### Work item
Output begins at the line with "white ruler: 0 -> 2" and ends at the last line of the records below. Copy each line in that span exactly, and leave out pictures.

Top of Record set

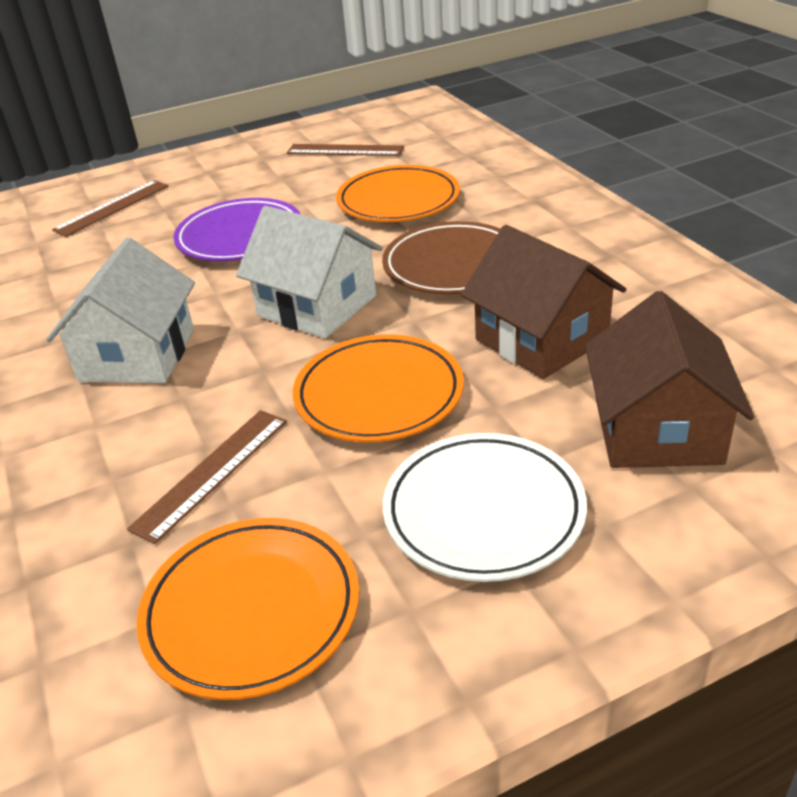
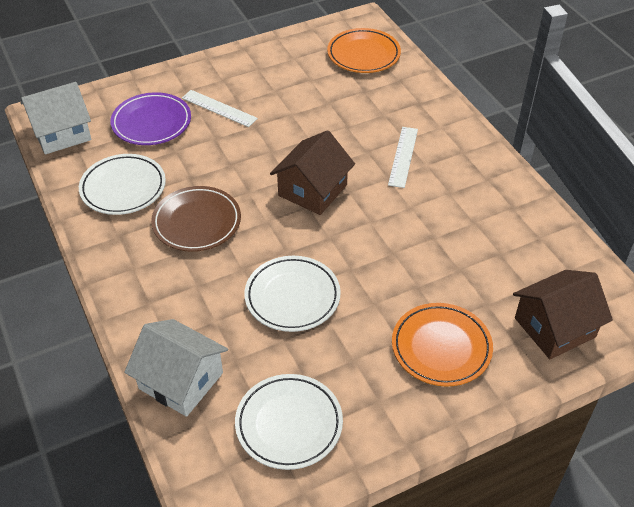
brown ruler: 3 -> 0
orange plate: 3 -> 2
white plate: 1 -> 3
white ruler: 0 -> 2

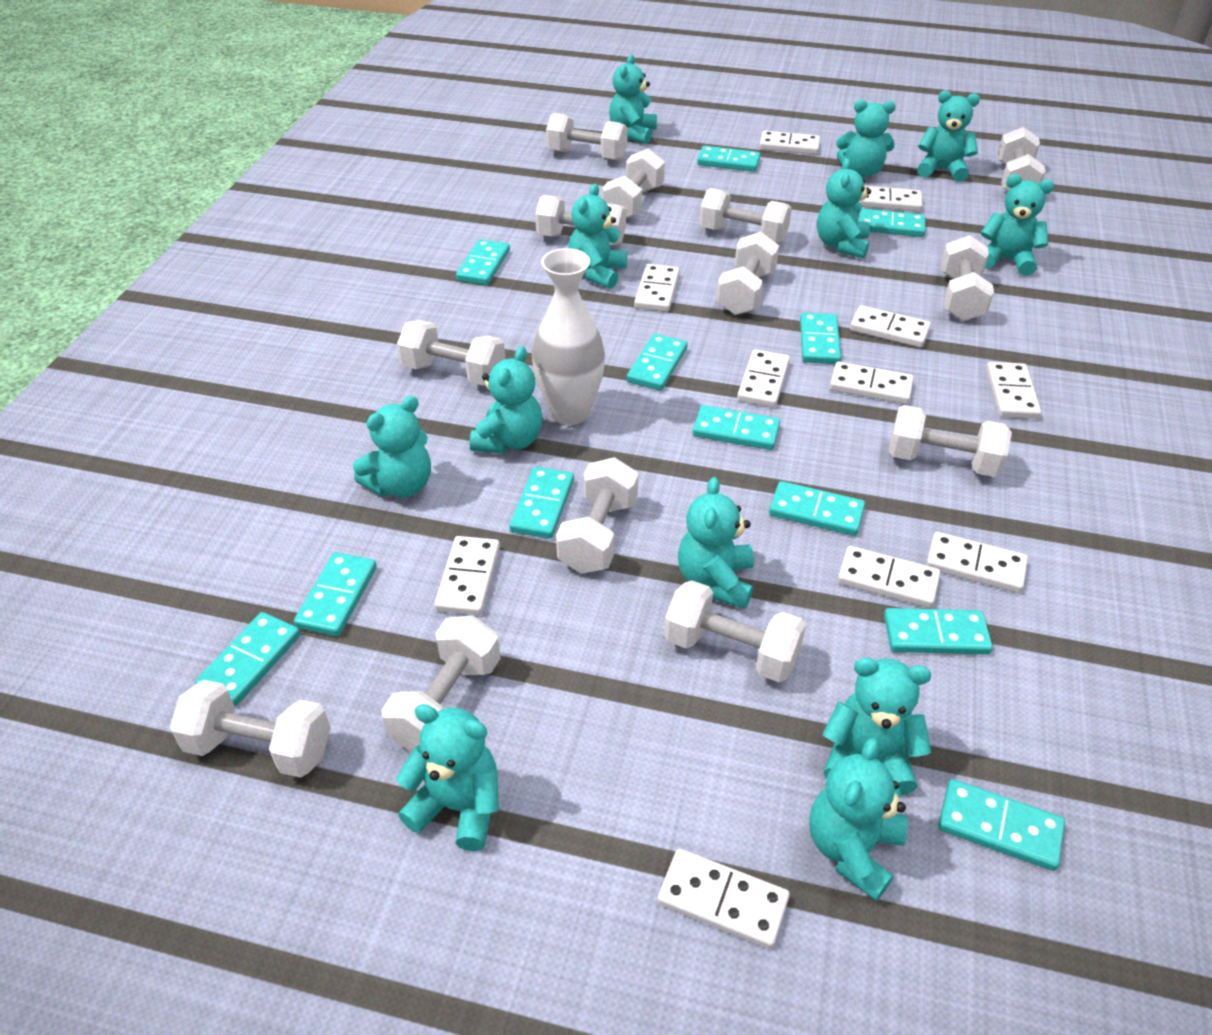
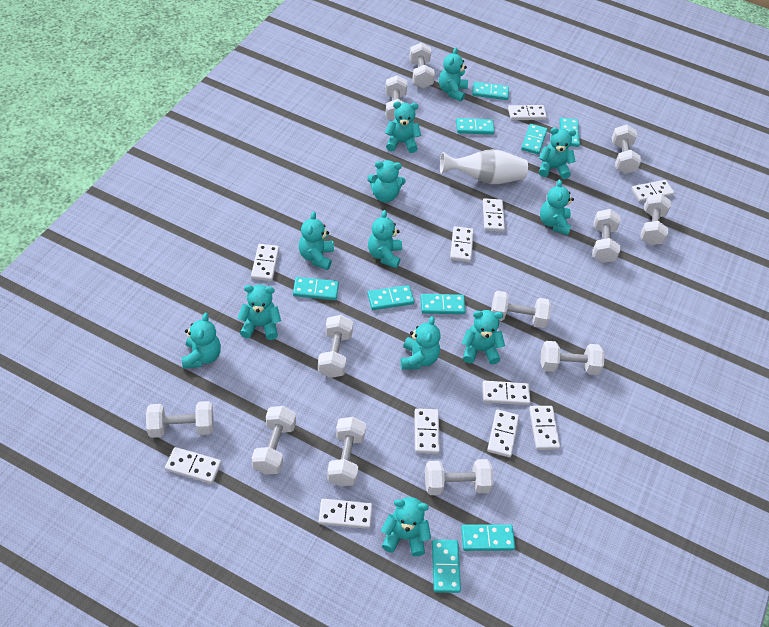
turquoise domino: 12 -> 9
white dumbbell: 13 -> 12

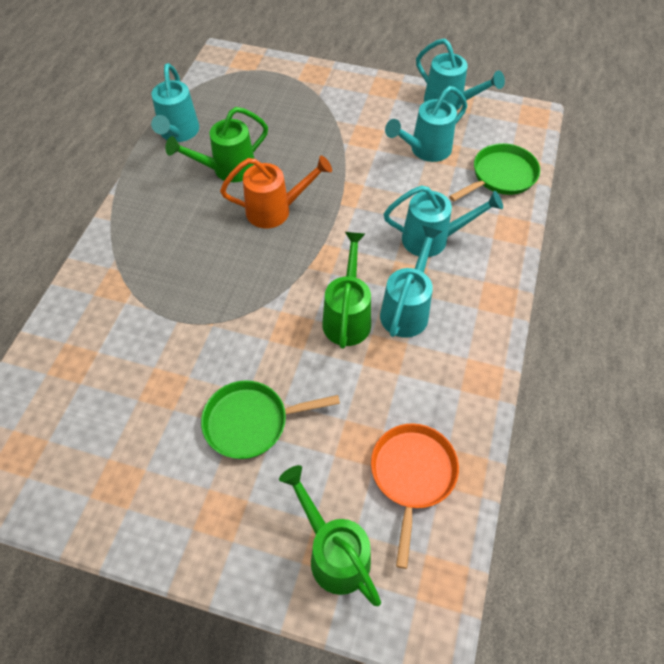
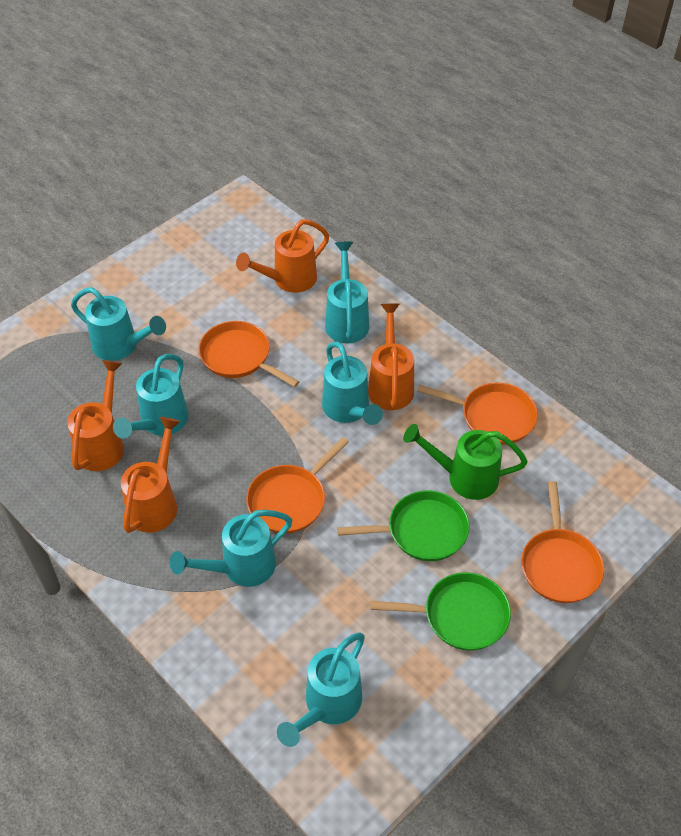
green watering can: 3 -> 1
orange pan: 1 -> 4
orange watering can: 1 -> 4
turquoise watering can: 5 -> 6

Bottom of Record set

### Expected answer
white ruler: 0 -> 2

turquoise domino: 12 -> 9
white dumbbell: 13 -> 12

green watering can: 3 -> 1
orange pan: 1 -> 4
orange watering can: 1 -> 4
turquoise watering can: 5 -> 6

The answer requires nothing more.